- _Exercise prompt_
Reproduce exactly the lines that run from the start of the records below to the line with "U2 pin GND: GND -> VDD", inclusive.

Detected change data
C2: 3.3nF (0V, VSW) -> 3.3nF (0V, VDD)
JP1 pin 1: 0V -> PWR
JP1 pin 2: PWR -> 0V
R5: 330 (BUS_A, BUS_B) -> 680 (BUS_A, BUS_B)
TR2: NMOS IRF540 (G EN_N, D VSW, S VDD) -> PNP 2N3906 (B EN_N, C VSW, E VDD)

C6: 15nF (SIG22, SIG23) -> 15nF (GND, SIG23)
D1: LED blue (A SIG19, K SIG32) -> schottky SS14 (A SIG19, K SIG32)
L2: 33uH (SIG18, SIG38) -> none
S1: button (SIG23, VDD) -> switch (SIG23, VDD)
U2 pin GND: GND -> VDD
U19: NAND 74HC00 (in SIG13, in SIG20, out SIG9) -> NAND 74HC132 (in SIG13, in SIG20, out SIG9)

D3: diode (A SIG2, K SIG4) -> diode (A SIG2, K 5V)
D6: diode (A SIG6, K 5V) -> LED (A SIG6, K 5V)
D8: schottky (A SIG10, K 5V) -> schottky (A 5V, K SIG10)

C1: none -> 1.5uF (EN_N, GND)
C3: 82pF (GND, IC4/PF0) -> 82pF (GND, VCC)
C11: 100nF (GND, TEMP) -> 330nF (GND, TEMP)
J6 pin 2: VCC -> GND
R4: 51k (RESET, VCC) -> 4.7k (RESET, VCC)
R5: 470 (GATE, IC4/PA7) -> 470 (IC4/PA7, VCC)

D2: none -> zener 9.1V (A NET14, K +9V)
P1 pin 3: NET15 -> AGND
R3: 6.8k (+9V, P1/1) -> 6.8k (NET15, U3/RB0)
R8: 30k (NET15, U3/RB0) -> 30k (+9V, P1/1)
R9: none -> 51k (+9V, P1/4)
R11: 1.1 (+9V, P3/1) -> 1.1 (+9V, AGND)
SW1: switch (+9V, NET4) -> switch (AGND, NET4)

- _Task response_
C2: 3.3nF (0V, VSW) -> 3.3nF (0V, VDD)
JP1 pin 1: 0V -> PWR
JP1 pin 2: PWR -> 0V
R5: 330 (BUS_A, BUS_B) -> 680 (BUS_A, BUS_B)
TR2: NMOS IRF540 (G EN_N, D VSW, S VDD) -> PNP 2N3906 (B EN_N, C VSW, E VDD)

C6: 15nF (SIG22, SIG23) -> 15nF (GND, SIG23)
D1: LED blue (A SIG19, K SIG32) -> schottky SS14 (A SIG19, K SIG32)
L2: 33uH (SIG18, SIG38) -> none
S1: button (SIG23, VDD) -> switch (SIG23, VDD)
U2 pin GND: GND -> VDD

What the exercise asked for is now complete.